** Action item **
Check each line of the entries below for the string "brown"; copy every line where it appears.

** Exercise data **
....

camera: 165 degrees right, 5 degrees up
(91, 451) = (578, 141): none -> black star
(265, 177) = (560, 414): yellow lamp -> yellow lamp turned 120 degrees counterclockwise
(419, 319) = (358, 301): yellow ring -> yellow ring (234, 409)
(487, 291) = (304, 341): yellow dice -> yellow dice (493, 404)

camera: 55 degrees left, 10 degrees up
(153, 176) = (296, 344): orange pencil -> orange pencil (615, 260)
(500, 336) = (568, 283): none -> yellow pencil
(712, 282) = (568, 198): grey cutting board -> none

....

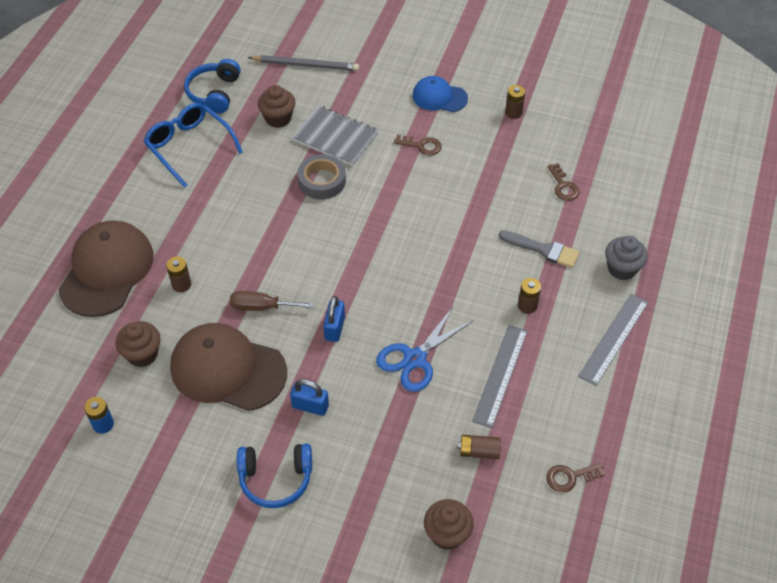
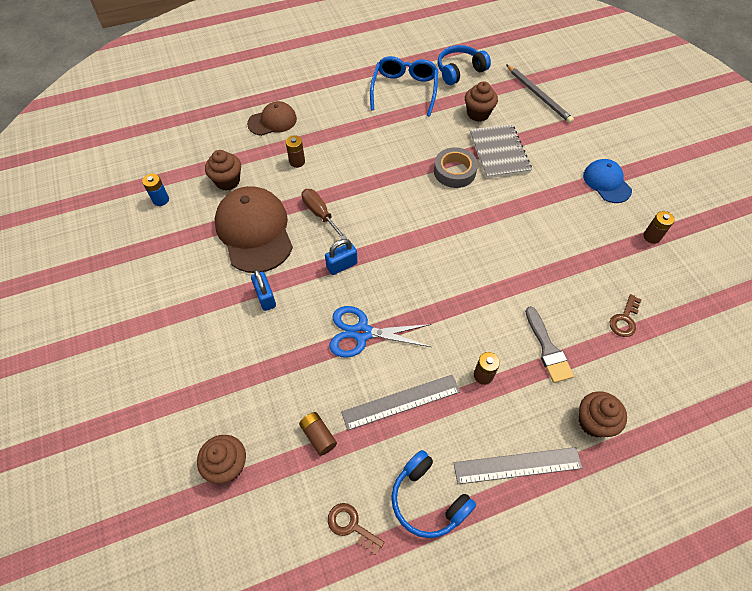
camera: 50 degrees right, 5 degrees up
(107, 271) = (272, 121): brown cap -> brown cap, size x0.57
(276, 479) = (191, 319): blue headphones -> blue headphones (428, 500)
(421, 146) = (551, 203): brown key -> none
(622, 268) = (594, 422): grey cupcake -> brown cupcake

....

** Your solution **
(107, 271) = (272, 121): brown cap -> brown cap, size x0.57
(421, 146) = (551, 203): brown key -> none
(622, 268) = (594, 422): grey cupcake -> brown cupcake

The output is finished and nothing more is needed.